--- START ---

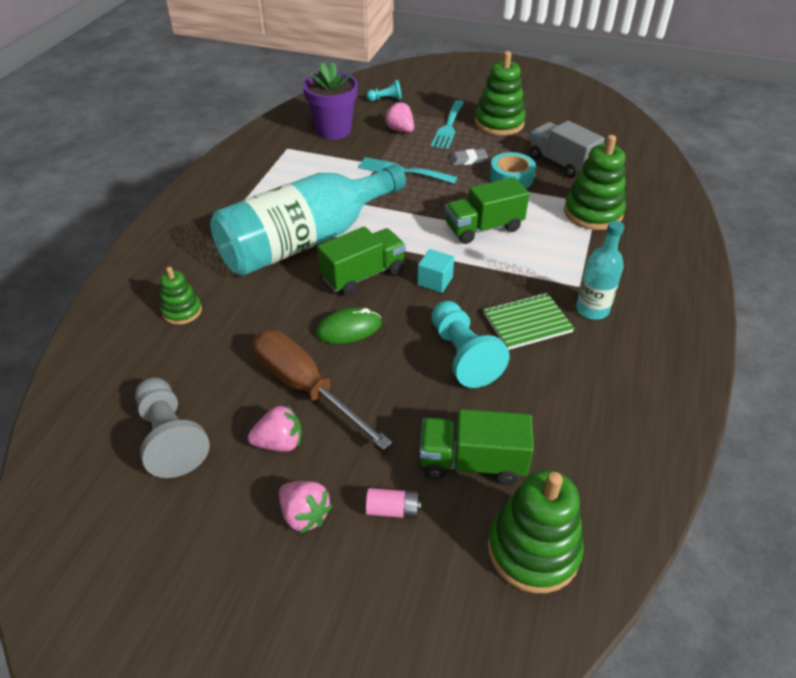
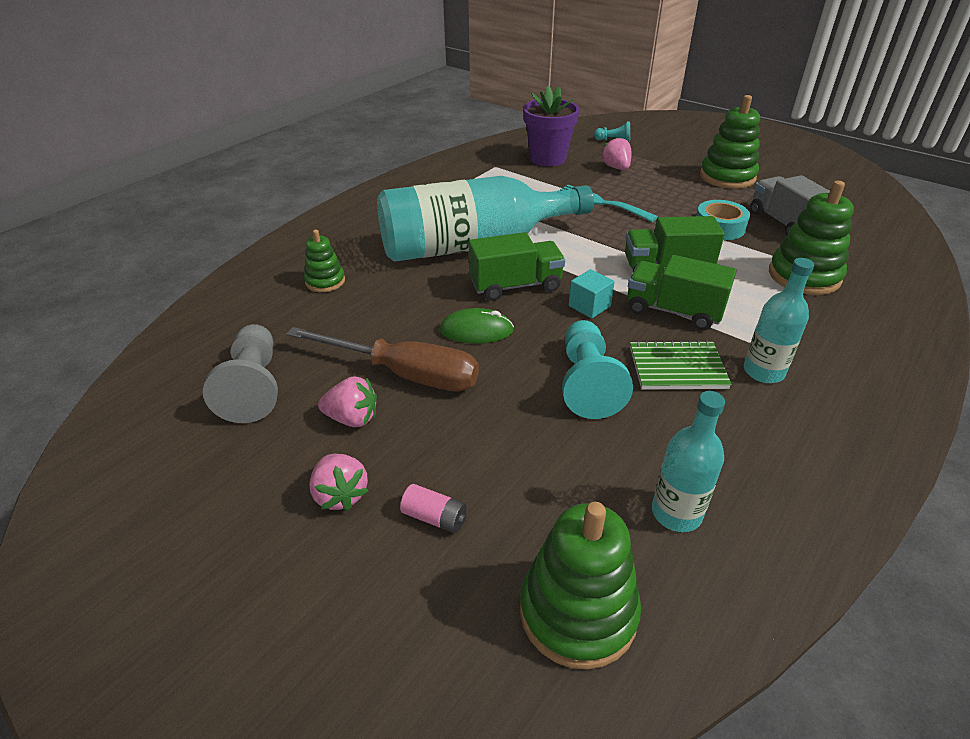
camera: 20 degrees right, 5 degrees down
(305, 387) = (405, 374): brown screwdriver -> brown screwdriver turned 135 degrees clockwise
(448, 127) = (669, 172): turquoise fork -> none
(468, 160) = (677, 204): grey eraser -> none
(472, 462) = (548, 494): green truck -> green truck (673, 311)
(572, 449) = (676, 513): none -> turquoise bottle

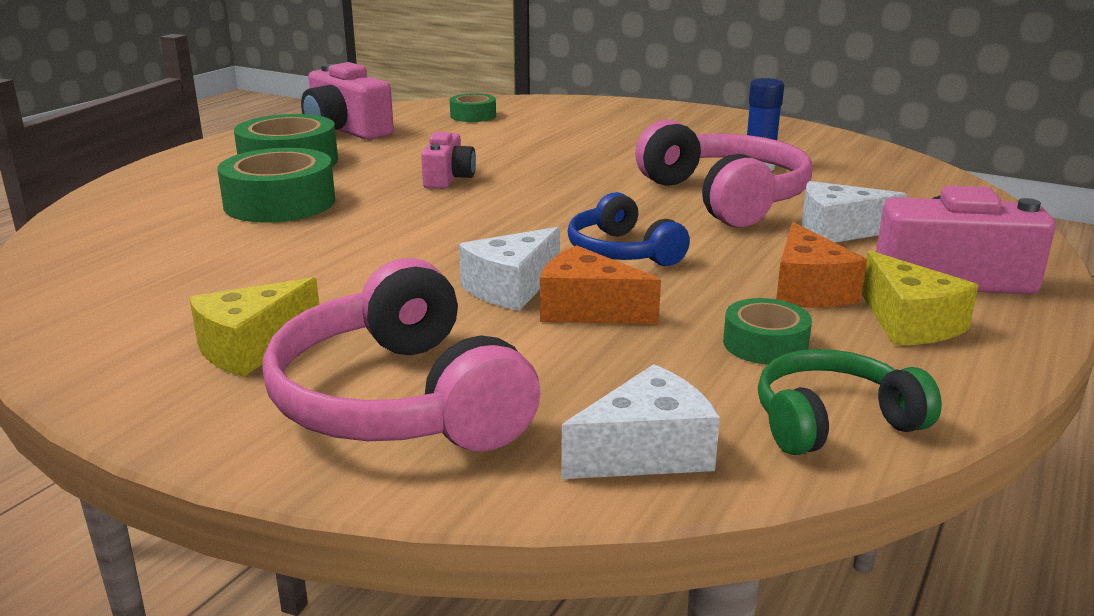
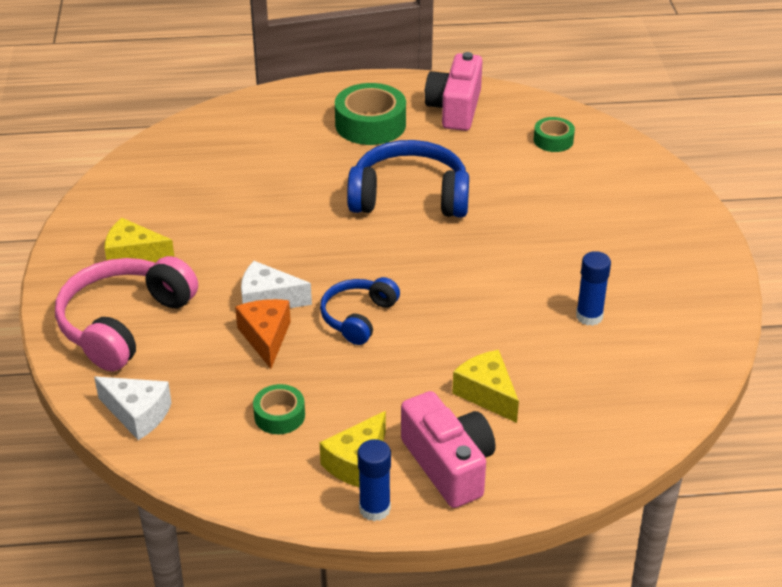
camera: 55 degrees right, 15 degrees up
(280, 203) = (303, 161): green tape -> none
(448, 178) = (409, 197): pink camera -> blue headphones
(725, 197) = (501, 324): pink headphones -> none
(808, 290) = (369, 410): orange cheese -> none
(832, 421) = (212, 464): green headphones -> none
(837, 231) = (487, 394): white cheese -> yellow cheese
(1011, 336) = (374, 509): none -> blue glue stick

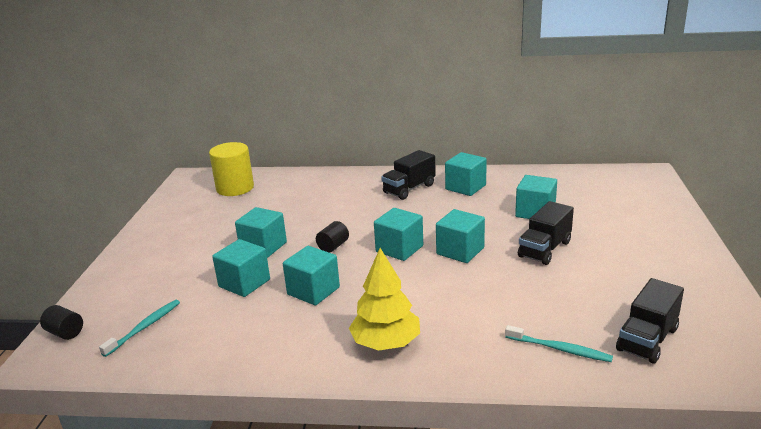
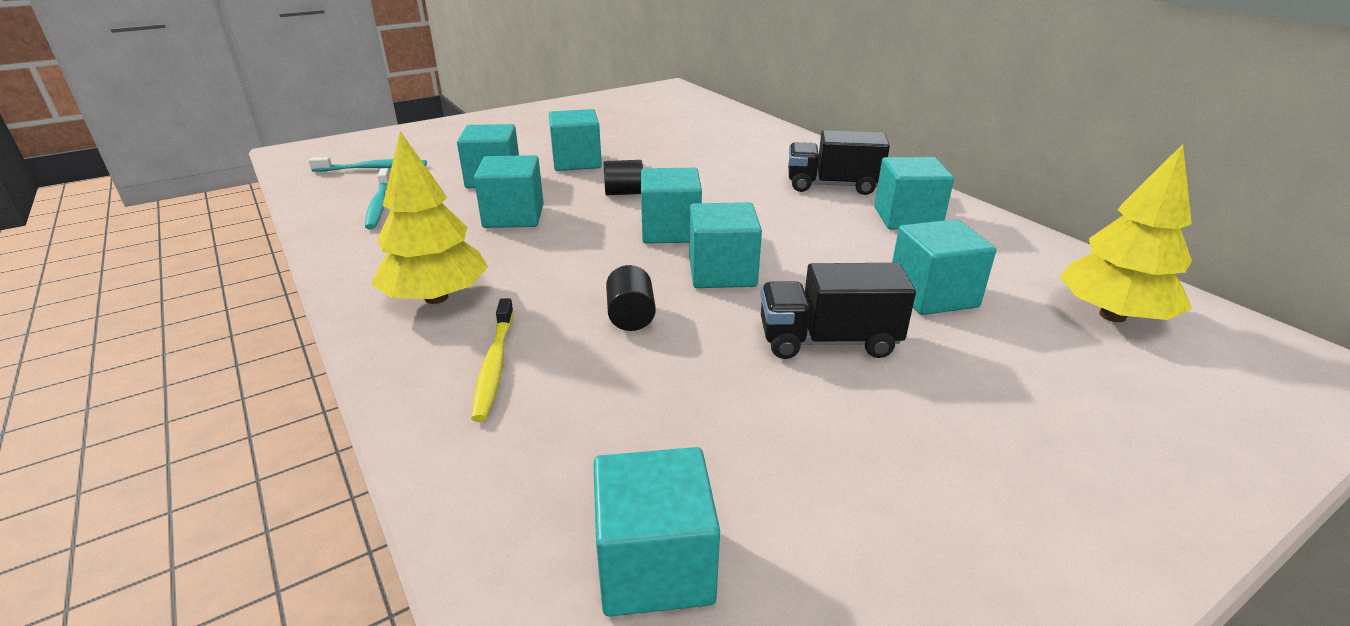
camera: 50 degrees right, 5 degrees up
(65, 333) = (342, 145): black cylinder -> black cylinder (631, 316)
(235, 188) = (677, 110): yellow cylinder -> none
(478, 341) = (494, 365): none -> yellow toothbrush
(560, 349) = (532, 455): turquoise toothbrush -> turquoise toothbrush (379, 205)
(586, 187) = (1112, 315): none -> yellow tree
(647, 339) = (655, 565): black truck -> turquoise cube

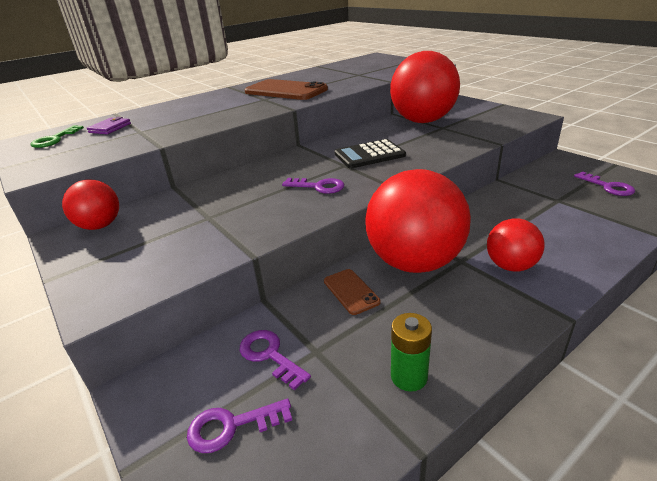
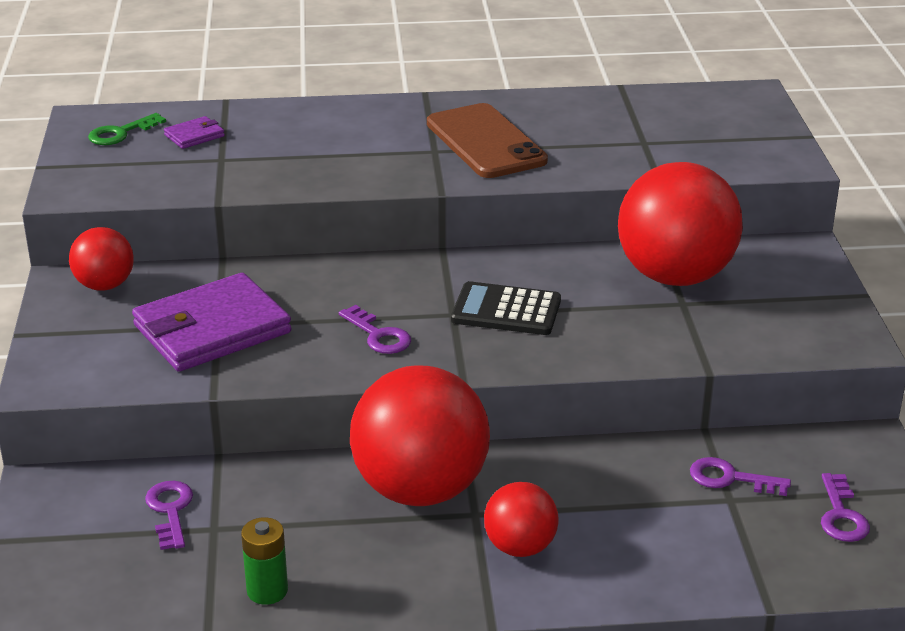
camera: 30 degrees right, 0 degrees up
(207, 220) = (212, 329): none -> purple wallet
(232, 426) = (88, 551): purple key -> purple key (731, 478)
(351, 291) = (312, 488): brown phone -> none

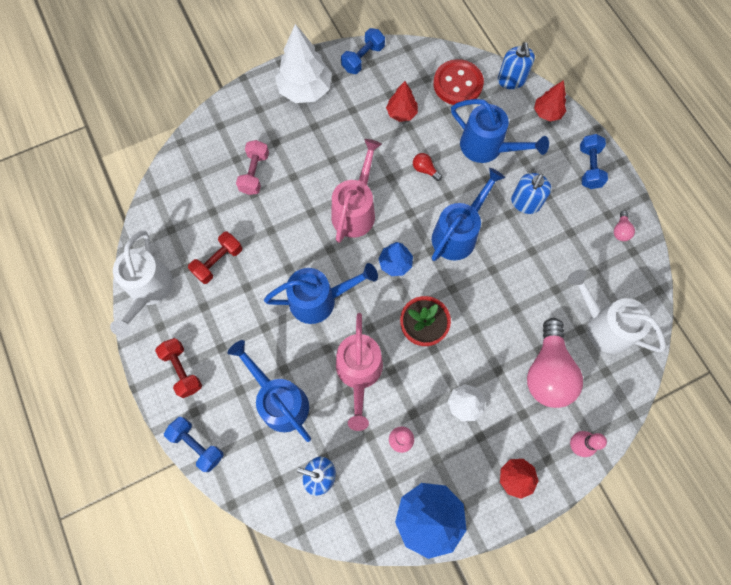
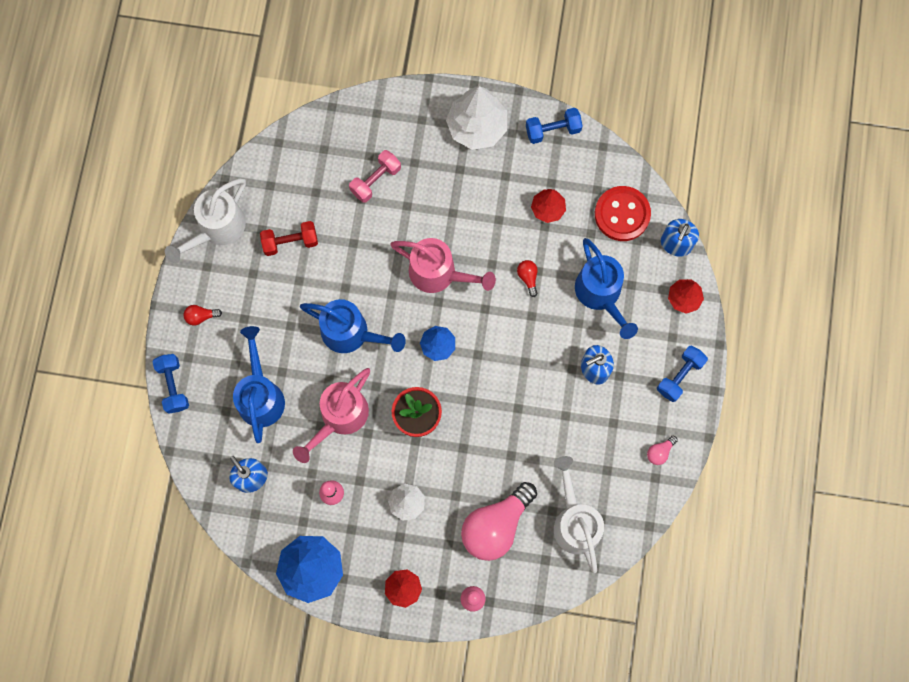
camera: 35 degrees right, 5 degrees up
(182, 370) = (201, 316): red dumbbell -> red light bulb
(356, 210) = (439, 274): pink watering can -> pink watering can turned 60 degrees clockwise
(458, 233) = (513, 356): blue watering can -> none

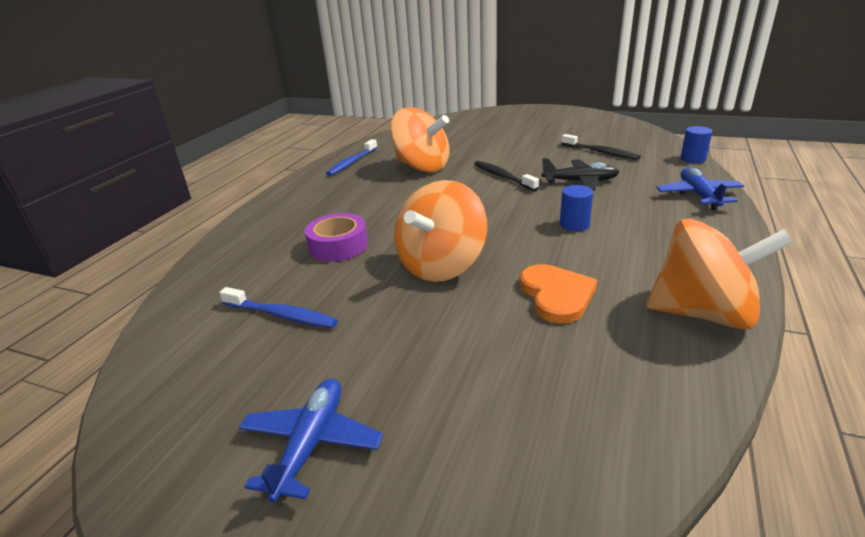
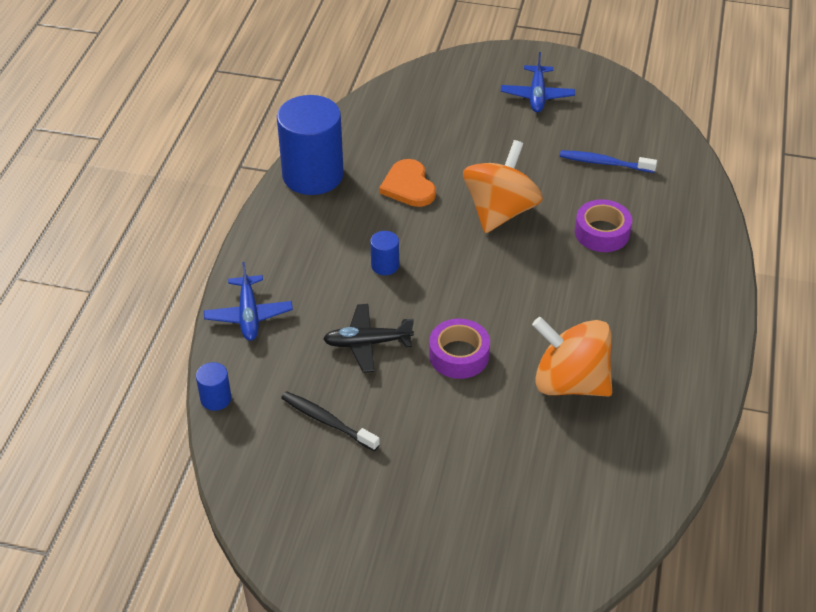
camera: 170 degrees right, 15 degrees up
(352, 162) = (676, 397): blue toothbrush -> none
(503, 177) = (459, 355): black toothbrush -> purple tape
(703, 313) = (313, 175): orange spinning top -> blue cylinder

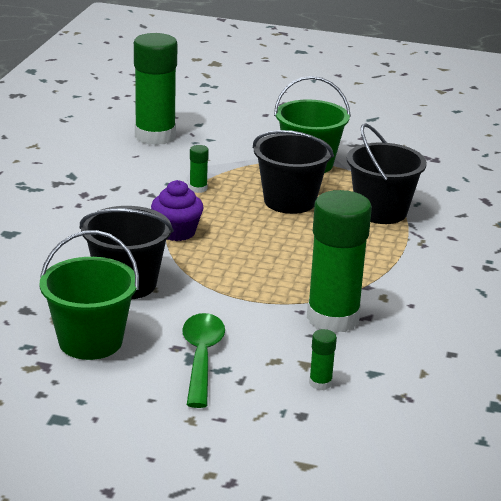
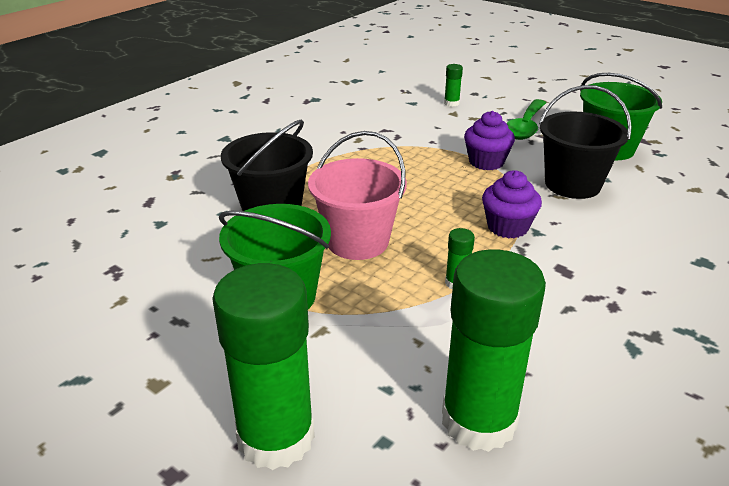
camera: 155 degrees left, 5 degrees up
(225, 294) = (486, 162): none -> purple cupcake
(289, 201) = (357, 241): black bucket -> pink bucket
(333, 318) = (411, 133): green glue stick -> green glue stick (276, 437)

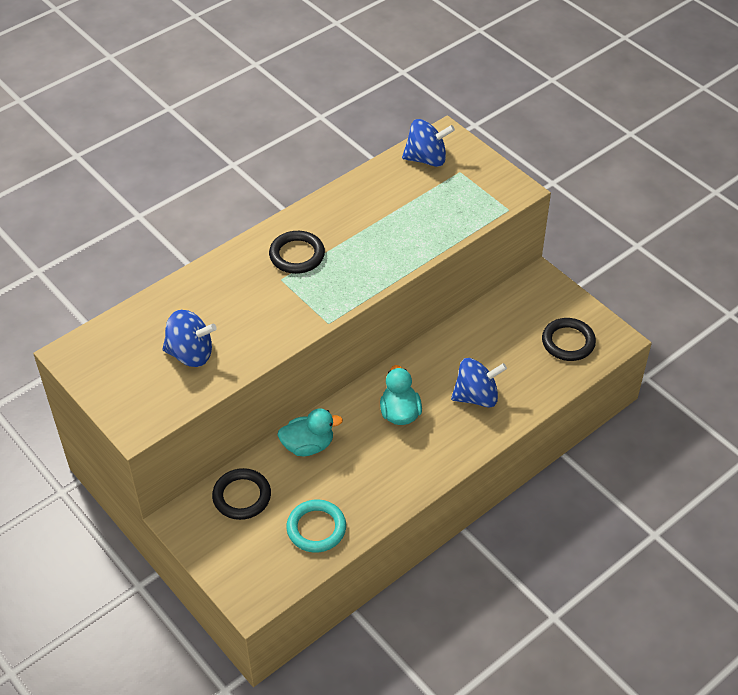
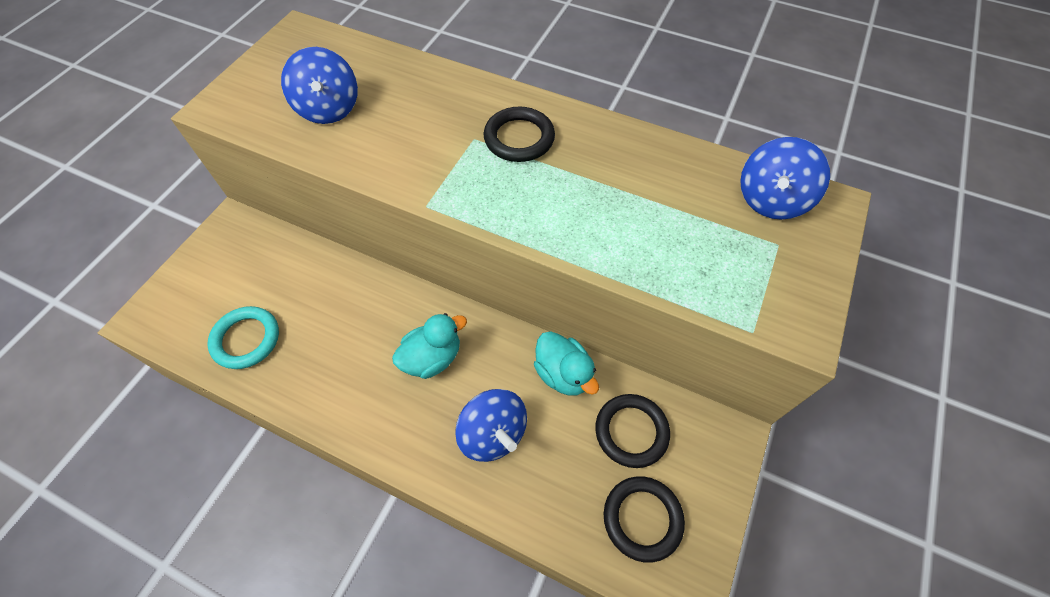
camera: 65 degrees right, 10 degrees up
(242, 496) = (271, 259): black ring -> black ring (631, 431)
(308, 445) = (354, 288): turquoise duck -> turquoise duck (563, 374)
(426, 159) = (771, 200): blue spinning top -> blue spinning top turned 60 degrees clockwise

--- END ---

Pictures excluded, output exactly the line that contains "(560, 349) = (532, 455): turquoise" and every line after it to the end of the data above.

-- Exercise response --
(560, 349) = (532, 455): turquoise toothbrush -> turquoise toothbrush (379, 205)
(586, 187) = (1112, 315): none -> yellow tree
(647, 339) = (655, 565): black truck -> turquoise cube

camera: 30 degrees right, 0 degrees up
(207, 220) = (212, 329): none -> purple wallet
(232, 426) = (88, 551): purple key -> purple key (731, 478)
(351, 291) = (312, 488): brown phone -> none

camera: 35 degrees right, 5 degrees up
(182, 370) = (201, 316): red dumbbell -> red light bulb
(356, 210) = (439, 274): pink watering can -> pink watering can turned 60 degrees clockwise
(458, 233) = (513, 356): blue watering can -> none

camera: 170 degrees right, 15 degrees up
(352, 162) = (676, 397): blue toothbrush -> none
(503, 177) = (459, 355): black toothbrush -> purple tape
(703, 313) = (313, 175): orange spinning top -> blue cylinder

camera: 155 degrees left, 5 degrees up
(225, 294) = (486, 162): none -> purple cupcake
(289, 201) = (357, 241): black bucket -> pink bucket
(333, 318) = (411, 133): green glue stick -> green glue stick (276, 437)

camera: 65 degrees right, 10 degrees up
(242, 496) = (271, 259): black ring -> black ring (631, 431)
(308, 445) = (354, 288): turquoise duck -> turquoise duck (563, 374)
(426, 159) = (771, 200): blue spinning top -> blue spinning top turned 60 degrees clockwise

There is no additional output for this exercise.